REQUIREMENT ::
Although the records contain pictures, only their text should be set down, exactly as written.

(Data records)
□ □ □
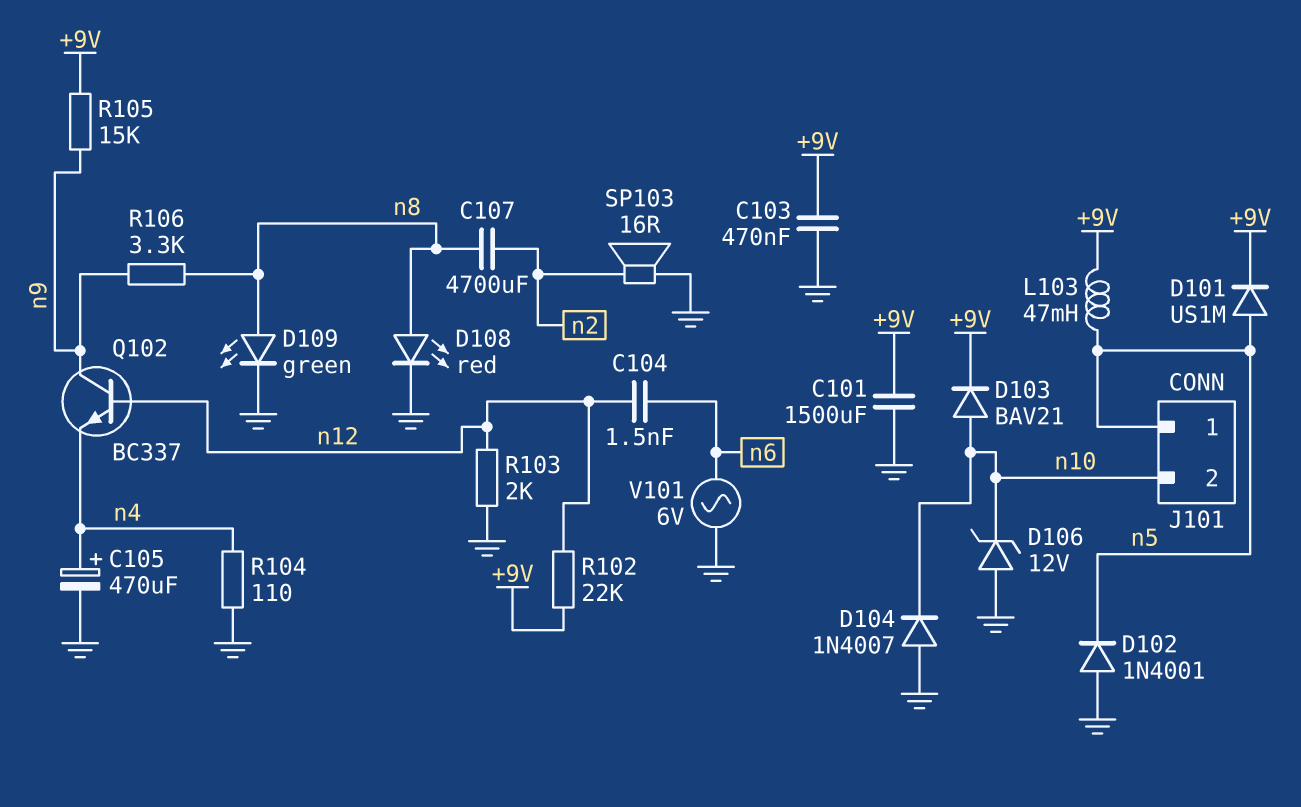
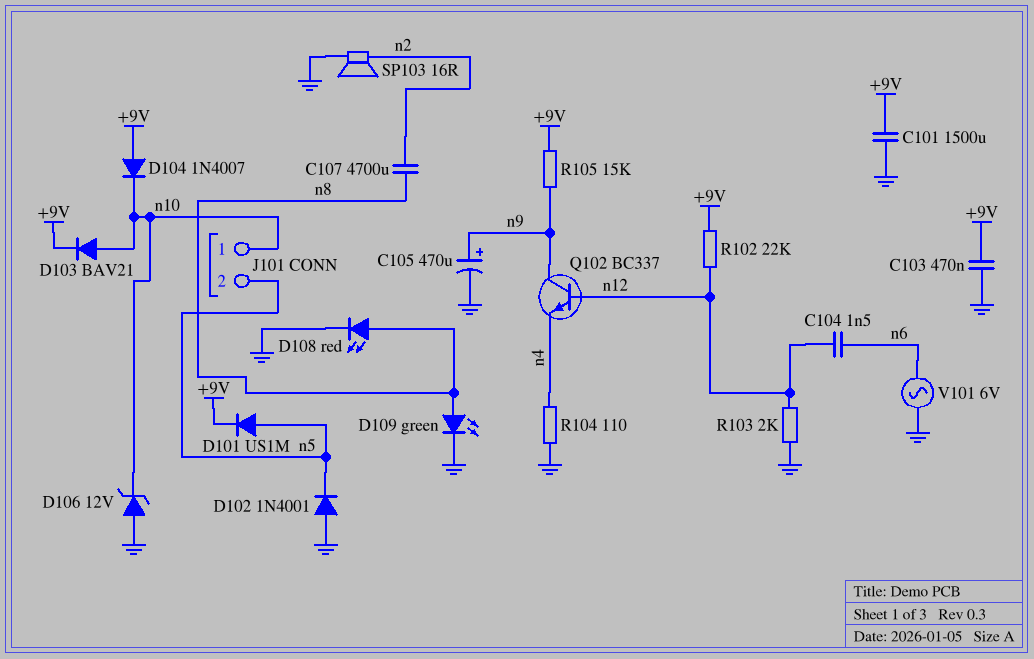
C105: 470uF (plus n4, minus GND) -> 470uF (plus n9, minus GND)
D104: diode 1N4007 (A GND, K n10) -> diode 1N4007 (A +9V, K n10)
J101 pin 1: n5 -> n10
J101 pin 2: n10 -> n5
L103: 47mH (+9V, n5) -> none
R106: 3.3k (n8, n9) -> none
□ □ □
SOLUTION TO THIS PROBLEM ::
C105: 470uF (plus n4, minus GND) -> 470uF (plus n9, minus GND)
D104: diode 1N4007 (A GND, K n10) -> diode 1N4007 (A +9V, K n10)
J101 pin 1: n5 -> n10
J101 pin 2: n10 -> n5
L103: 47mH (+9V, n5) -> none
R106: 3.3k (n8, n9) -> none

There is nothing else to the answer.